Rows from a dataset
──────

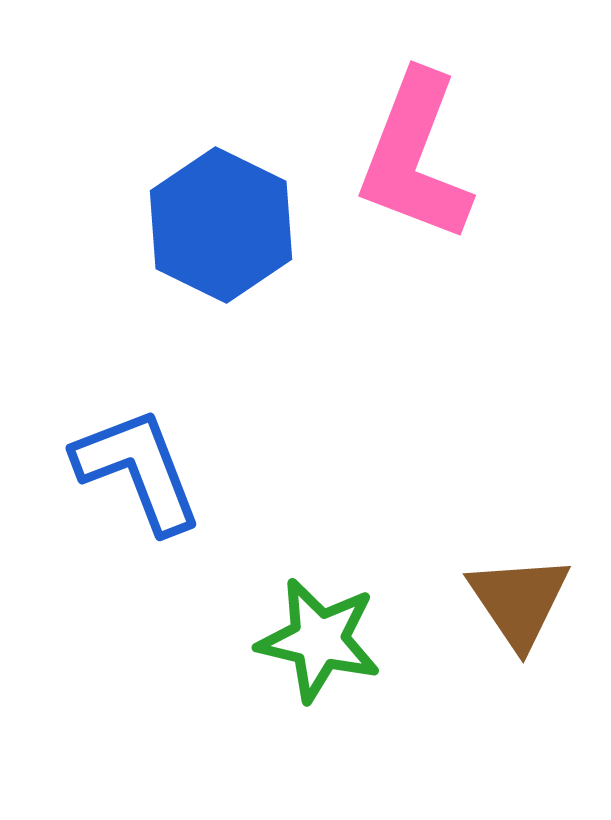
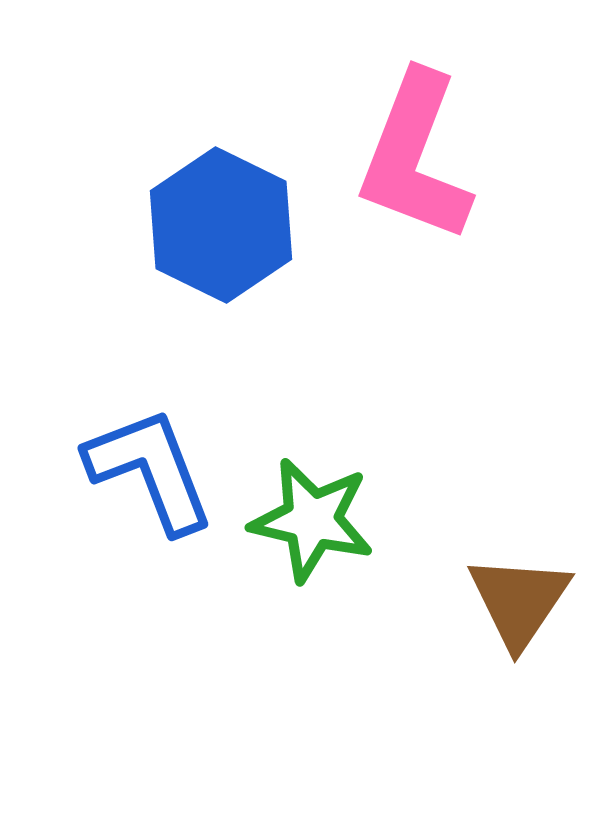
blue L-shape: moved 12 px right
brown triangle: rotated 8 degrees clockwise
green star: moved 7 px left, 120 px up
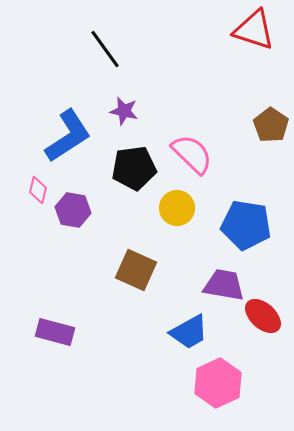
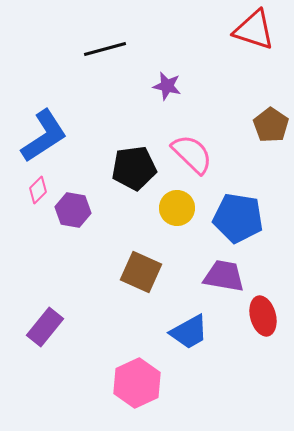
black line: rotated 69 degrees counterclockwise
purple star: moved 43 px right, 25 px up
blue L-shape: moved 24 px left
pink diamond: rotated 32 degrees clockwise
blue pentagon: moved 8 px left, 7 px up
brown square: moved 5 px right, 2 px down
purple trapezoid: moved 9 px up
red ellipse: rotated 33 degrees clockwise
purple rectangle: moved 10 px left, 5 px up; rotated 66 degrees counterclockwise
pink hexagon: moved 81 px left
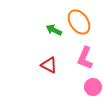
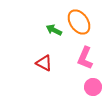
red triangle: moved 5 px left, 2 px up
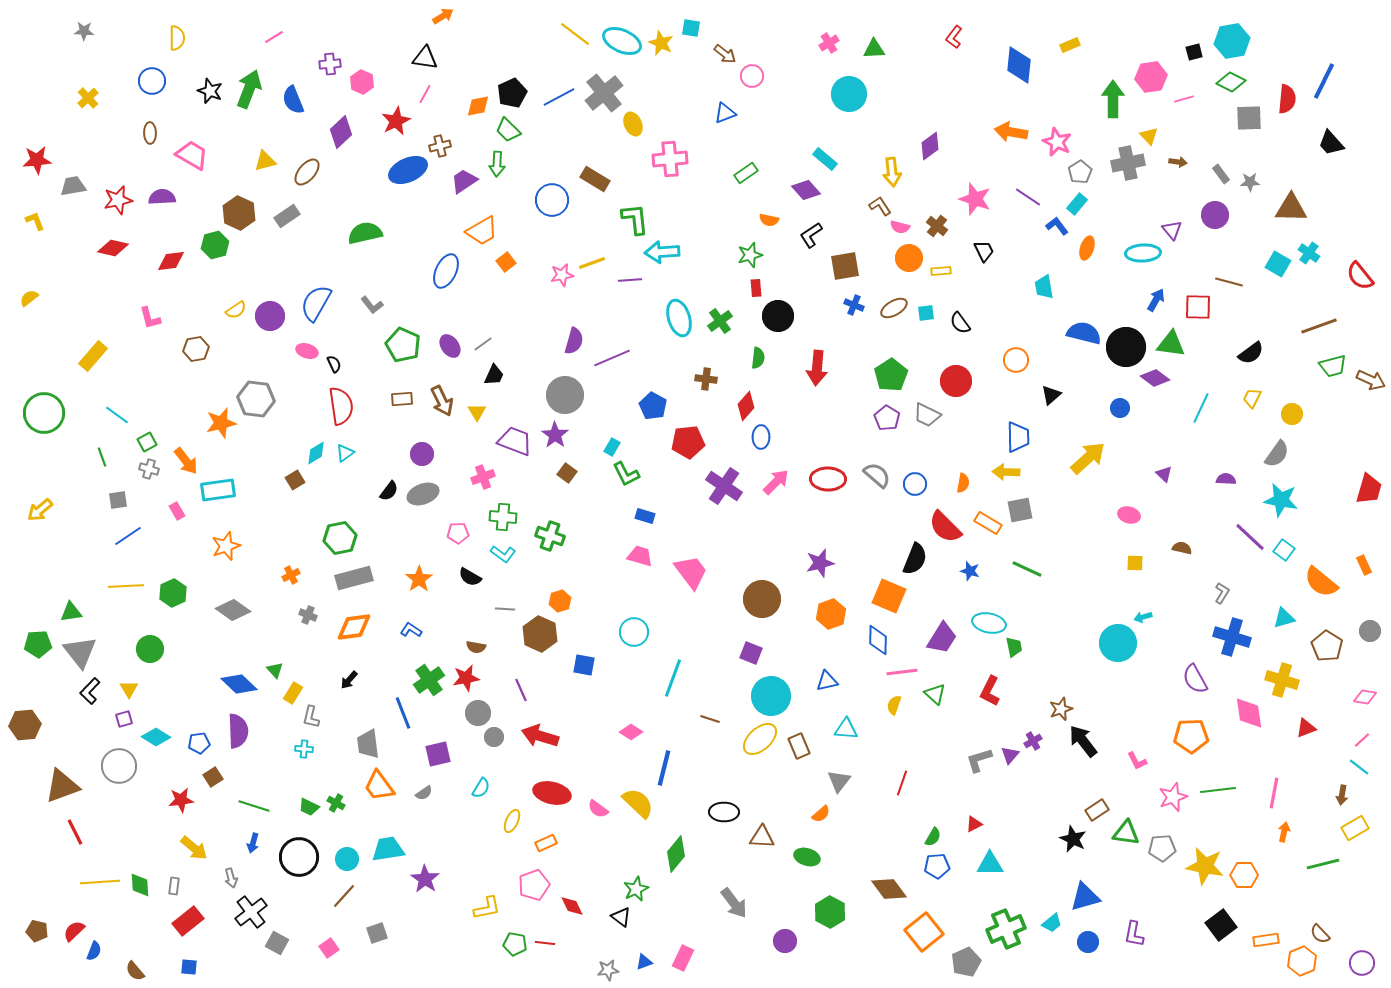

──────

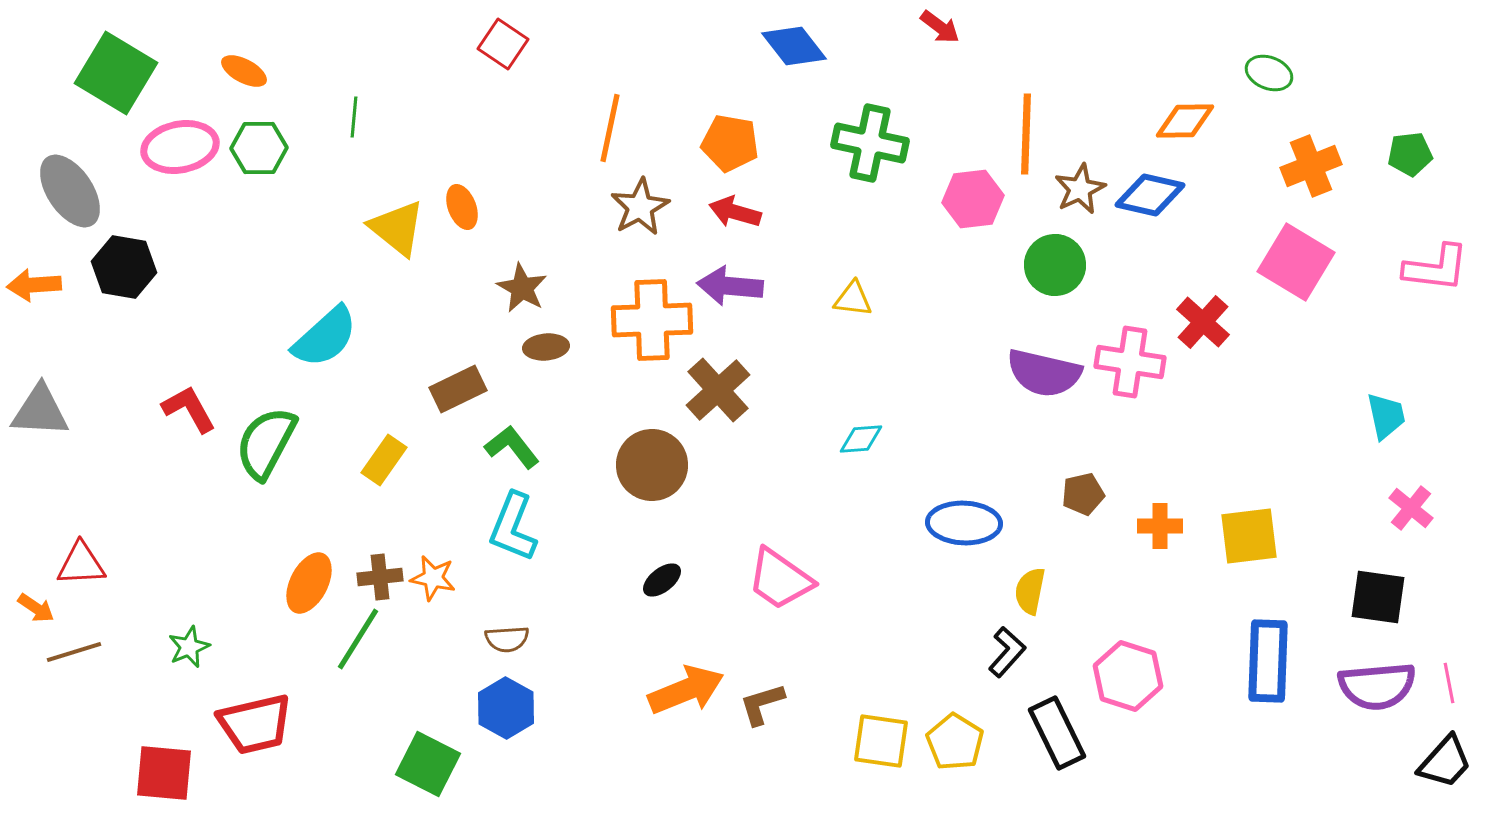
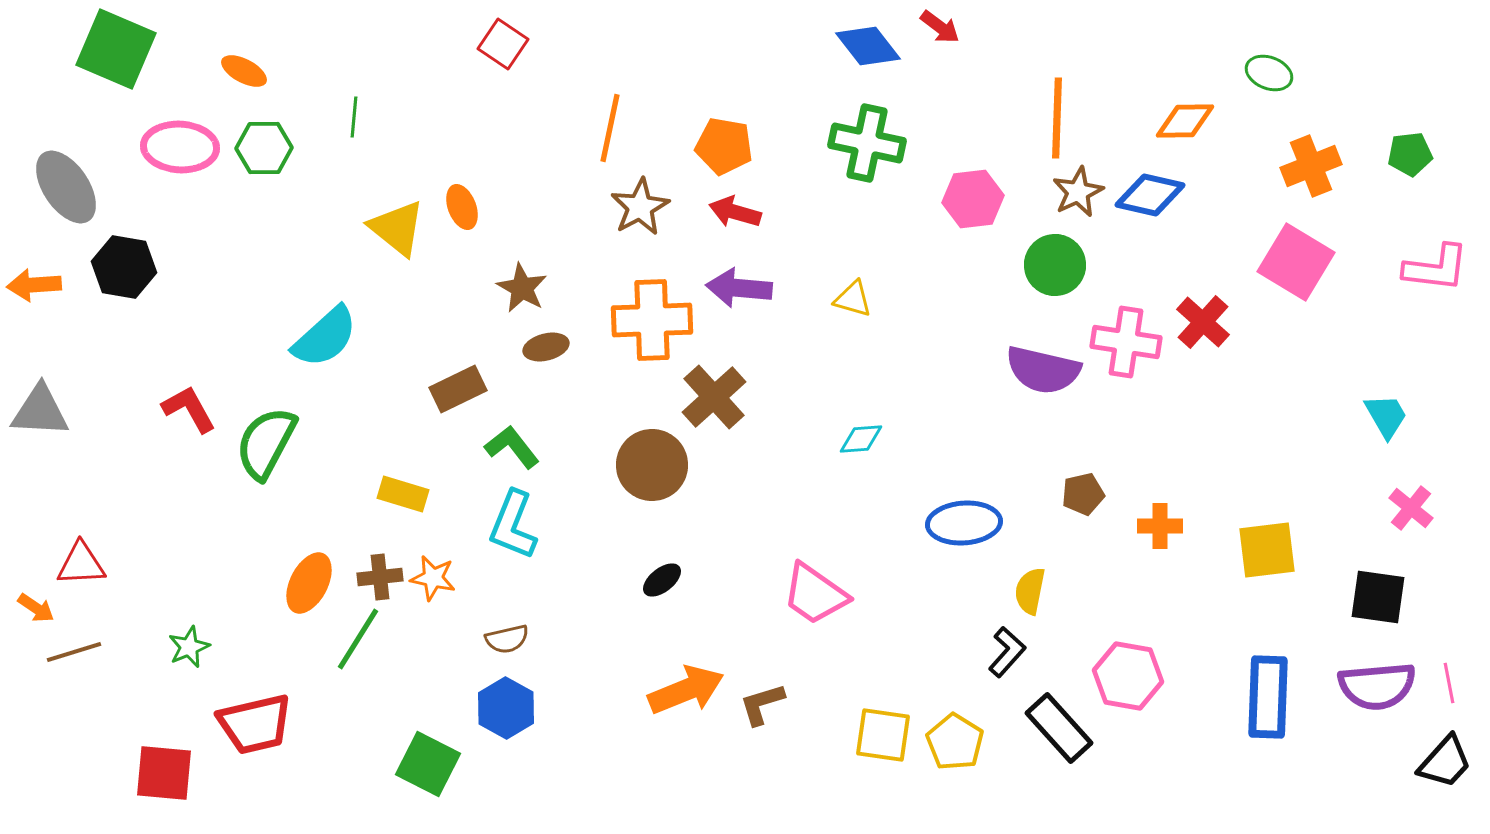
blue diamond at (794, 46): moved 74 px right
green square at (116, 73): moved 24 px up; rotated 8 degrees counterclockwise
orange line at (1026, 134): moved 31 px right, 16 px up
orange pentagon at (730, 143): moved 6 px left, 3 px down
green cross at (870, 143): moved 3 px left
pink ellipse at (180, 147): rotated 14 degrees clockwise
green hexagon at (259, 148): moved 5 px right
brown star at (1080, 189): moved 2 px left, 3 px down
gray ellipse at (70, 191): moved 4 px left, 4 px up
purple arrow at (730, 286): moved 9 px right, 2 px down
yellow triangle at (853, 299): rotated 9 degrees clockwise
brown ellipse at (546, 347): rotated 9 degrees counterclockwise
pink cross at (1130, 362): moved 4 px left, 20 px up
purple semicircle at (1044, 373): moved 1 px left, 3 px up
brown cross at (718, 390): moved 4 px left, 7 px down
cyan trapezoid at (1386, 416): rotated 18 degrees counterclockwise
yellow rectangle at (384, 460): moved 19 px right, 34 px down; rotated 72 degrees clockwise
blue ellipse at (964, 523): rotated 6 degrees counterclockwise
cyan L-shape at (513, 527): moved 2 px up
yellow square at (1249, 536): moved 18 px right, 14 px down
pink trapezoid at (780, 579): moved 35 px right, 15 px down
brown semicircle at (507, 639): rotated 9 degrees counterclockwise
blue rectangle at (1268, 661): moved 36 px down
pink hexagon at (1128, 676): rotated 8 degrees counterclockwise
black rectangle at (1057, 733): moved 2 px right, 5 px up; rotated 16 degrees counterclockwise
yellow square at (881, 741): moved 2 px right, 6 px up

──────

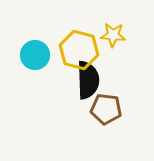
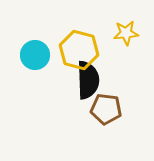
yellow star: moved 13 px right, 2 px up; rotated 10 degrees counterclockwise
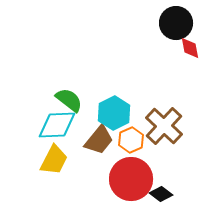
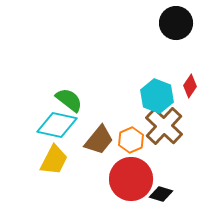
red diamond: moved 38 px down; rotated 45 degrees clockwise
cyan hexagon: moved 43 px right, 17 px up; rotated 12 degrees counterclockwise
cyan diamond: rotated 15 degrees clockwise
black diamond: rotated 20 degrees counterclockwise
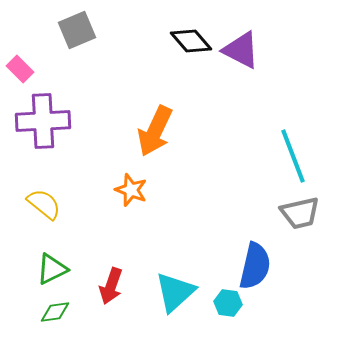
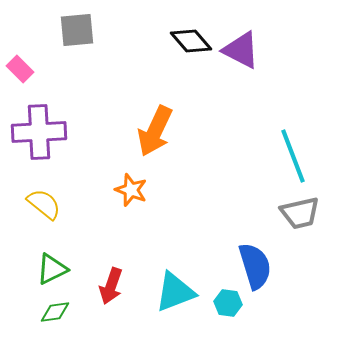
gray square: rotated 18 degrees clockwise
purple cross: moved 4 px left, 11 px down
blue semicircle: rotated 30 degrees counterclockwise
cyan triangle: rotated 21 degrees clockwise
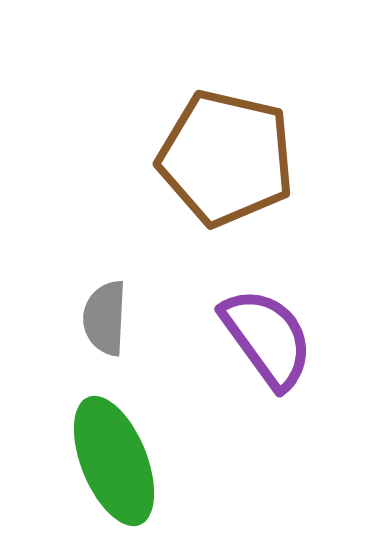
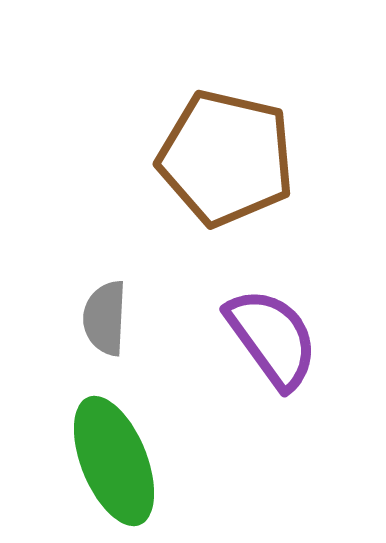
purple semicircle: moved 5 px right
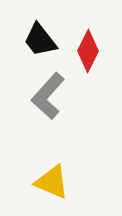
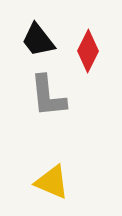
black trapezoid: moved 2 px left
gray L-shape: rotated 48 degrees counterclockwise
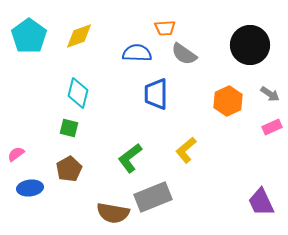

──────

Directive: Can you return, word for word, the stretch of rows from the line containing "yellow star: moved" through the line containing "gray L-shape: rotated", with both of those lines included and the pictures left out?

The solution:
yellow star: moved 13 px right, 2 px up; rotated 10 degrees counterclockwise
red diamond: moved 38 px down; rotated 45 degrees clockwise
cyan hexagon: moved 43 px right, 17 px up; rotated 12 degrees counterclockwise
cyan diamond: rotated 15 degrees clockwise
black diamond: rotated 20 degrees counterclockwise
gray square: rotated 18 degrees clockwise
purple cross: moved 4 px left, 11 px down
blue semicircle: rotated 30 degrees counterclockwise
cyan triangle: rotated 21 degrees clockwise
purple semicircle: moved 5 px right
black trapezoid: moved 2 px left
gray L-shape: rotated 48 degrees counterclockwise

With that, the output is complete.